RECORDS TO USE>
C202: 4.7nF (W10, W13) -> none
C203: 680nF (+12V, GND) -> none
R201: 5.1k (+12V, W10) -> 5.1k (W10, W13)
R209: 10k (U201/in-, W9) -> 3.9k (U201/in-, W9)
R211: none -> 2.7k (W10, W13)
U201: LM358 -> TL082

--

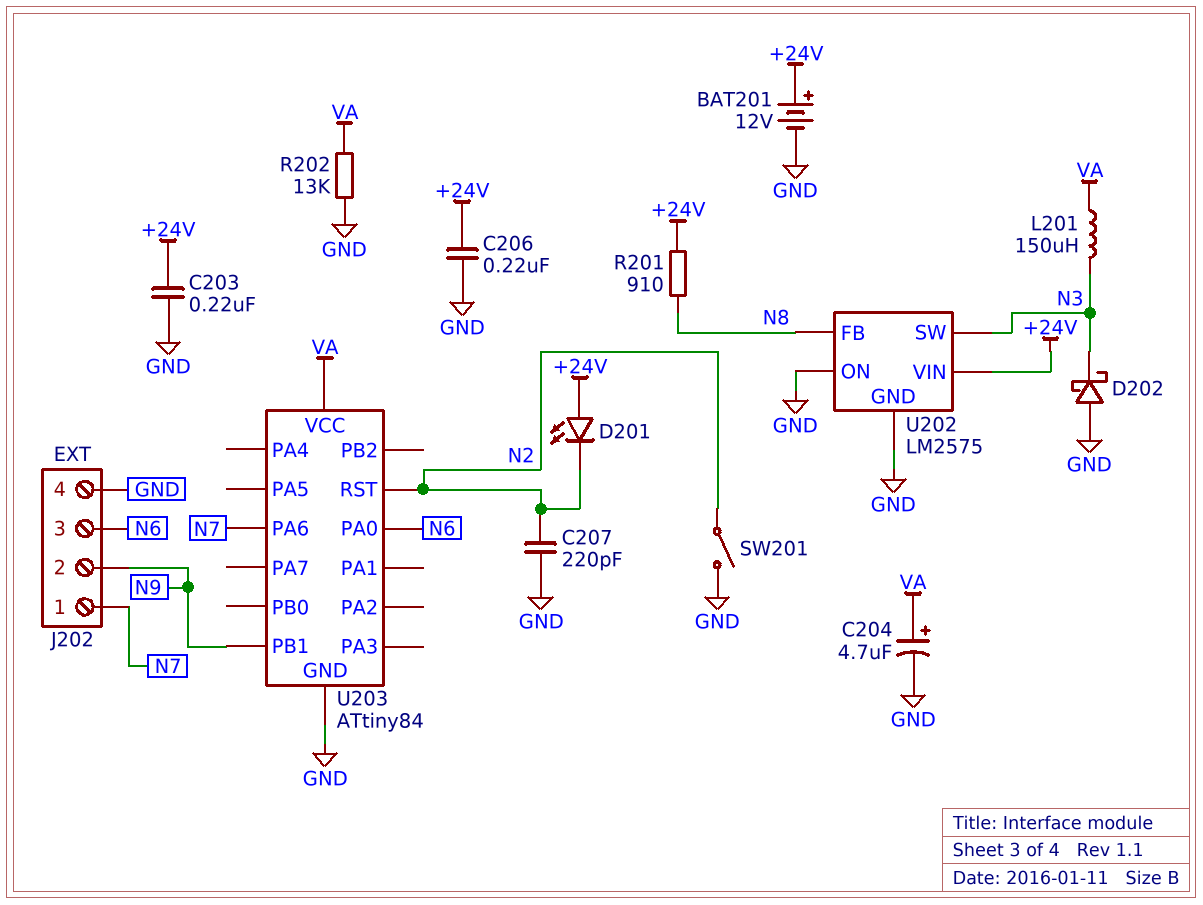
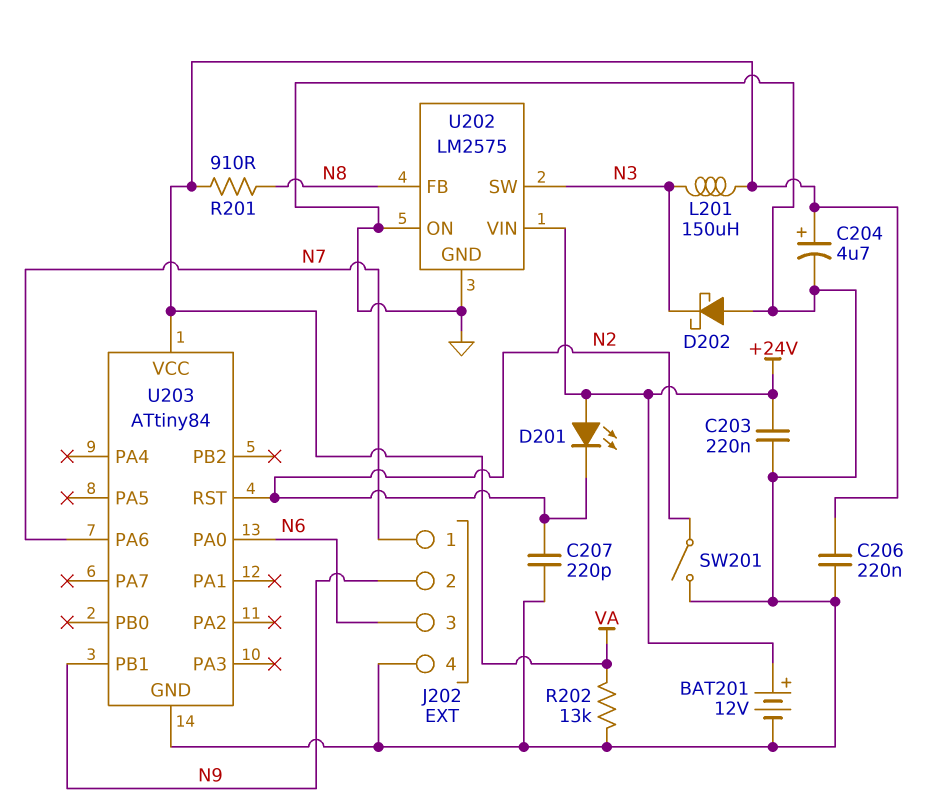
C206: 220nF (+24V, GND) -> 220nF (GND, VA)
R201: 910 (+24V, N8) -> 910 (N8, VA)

WHAT THE TASK ASKS> In the material above, find each line containing the word "none" and copy it.

RESULT>
C202: 4.7nF (W10, W13) -> none
C203: 680nF (+12V, GND) -> none
R211: none -> 2.7k (W10, W13)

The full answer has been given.